== Try it ==
Give back the full listing exactly, setting the pictures aside.
*** Opening Exercise data ***
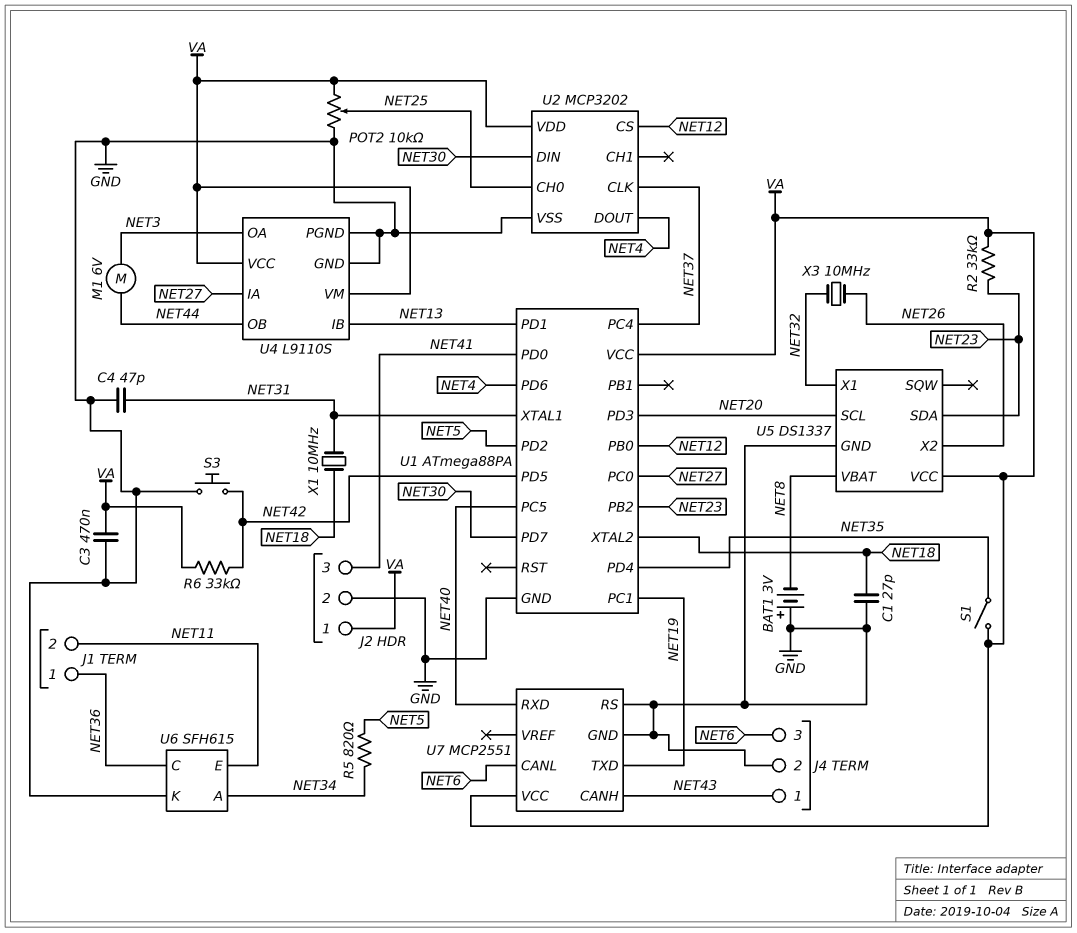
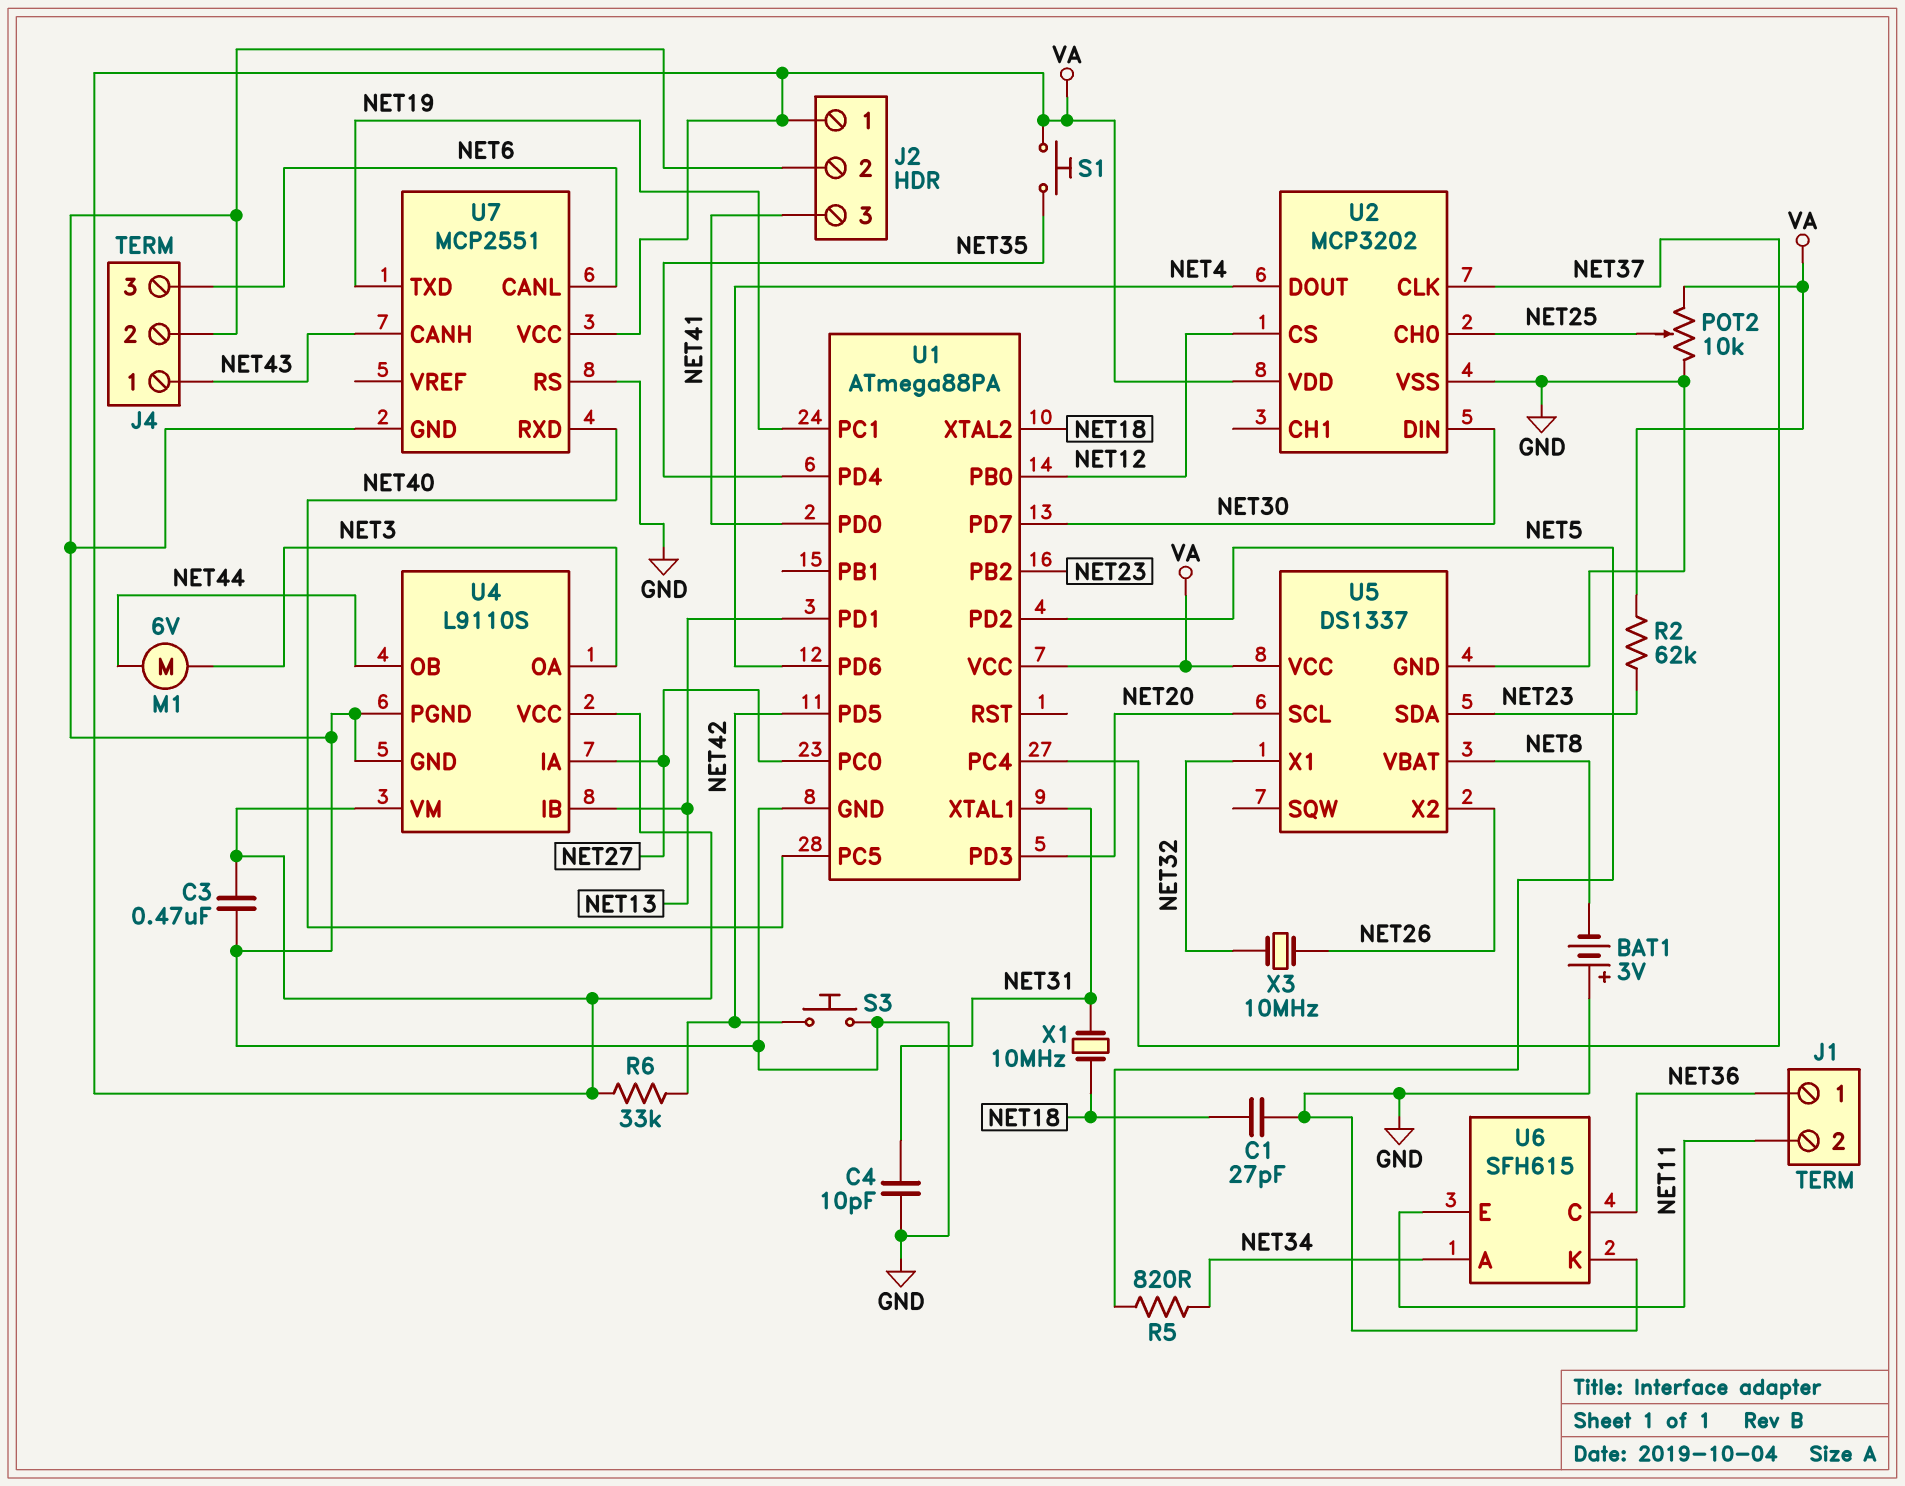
C4: 47pF (GND, NET31) -> 10pF (GND, NET31)
R2: 33k (NET23, VA) -> 62k (NET23, VA)
S1: switch (NET35, VA) -> button (NET35, VA)

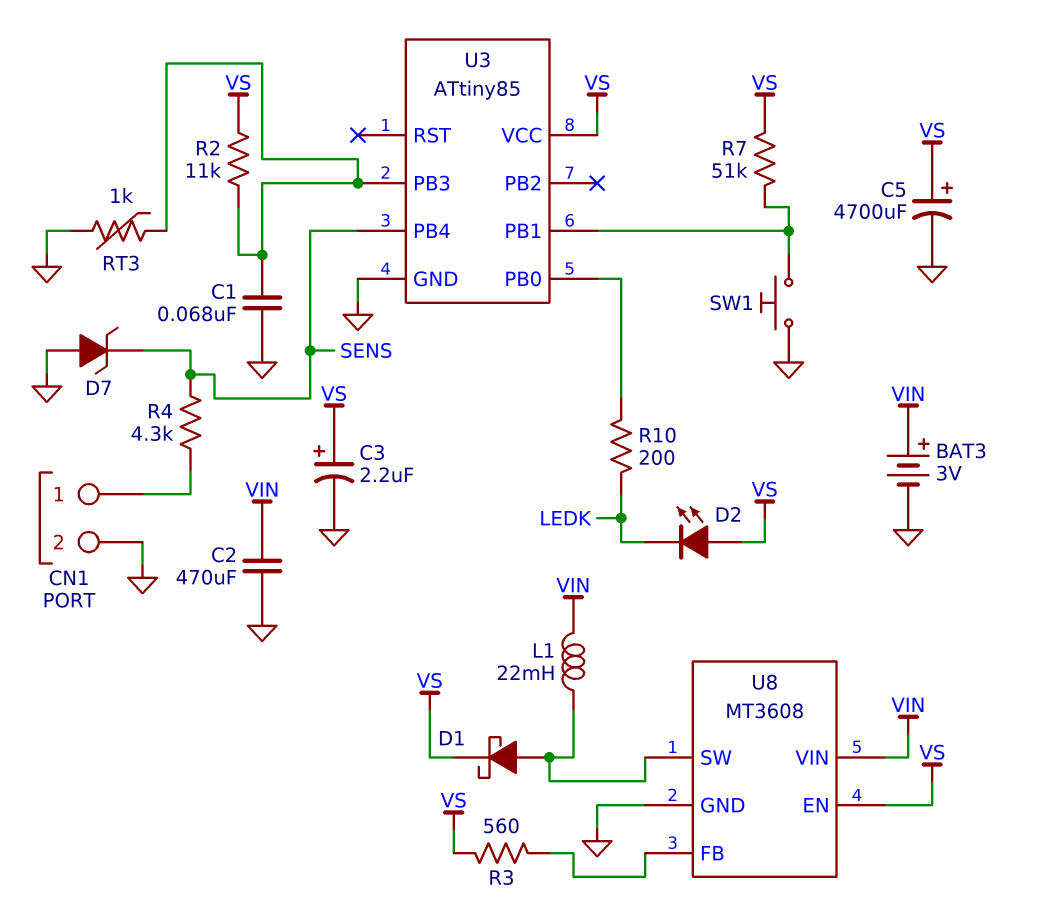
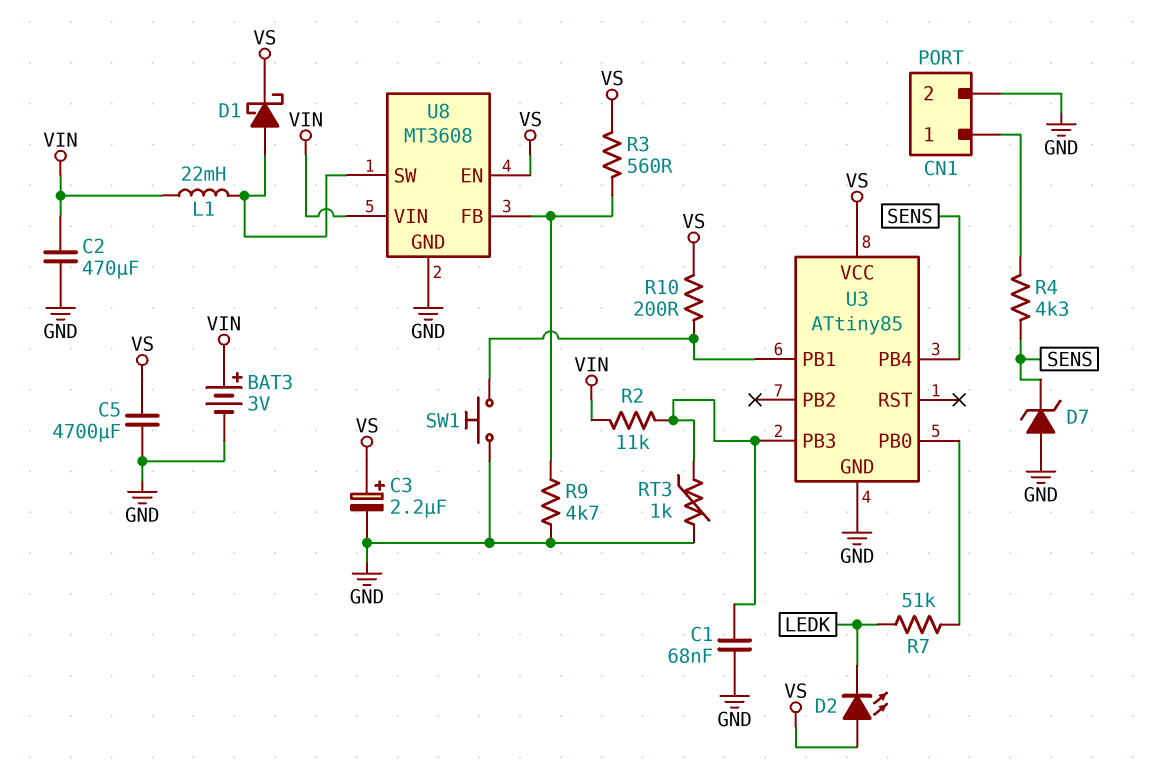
C5: 4700uF (plus VS, minus GND) -> 4700uF (GND, VS)
R2: 11k (U3/PB3, VS) -> 11k (U3/PB3, VIN)
R7: 51k (U3/PB1, VS) -> 51k (LEDK, U3/PB0)
R9: none -> 4.7k (GND, U8/FB)
R10: 200 (LEDK, U3/PB0) -> 200 (U3/PB1, VS)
*** Closing Exercise data ***
== Written solution ==
C4: 47pF (GND, NET31) -> 10pF (GND, NET31)
R2: 33k (NET23, VA) -> 62k (NET23, VA)
S1: switch (NET35, VA) -> button (NET35, VA)

C5: 4700uF (plus VS, minus GND) -> 4700uF (GND, VS)
R2: 11k (U3/PB3, VS) -> 11k (U3/PB3, VIN)
R7: 51k (U3/PB1, VS) -> 51k (LEDK, U3/PB0)
R9: none -> 4.7k (GND, U8/FB)
R10: 200 (LEDK, U3/PB0) -> 200 (U3/PB1, VS)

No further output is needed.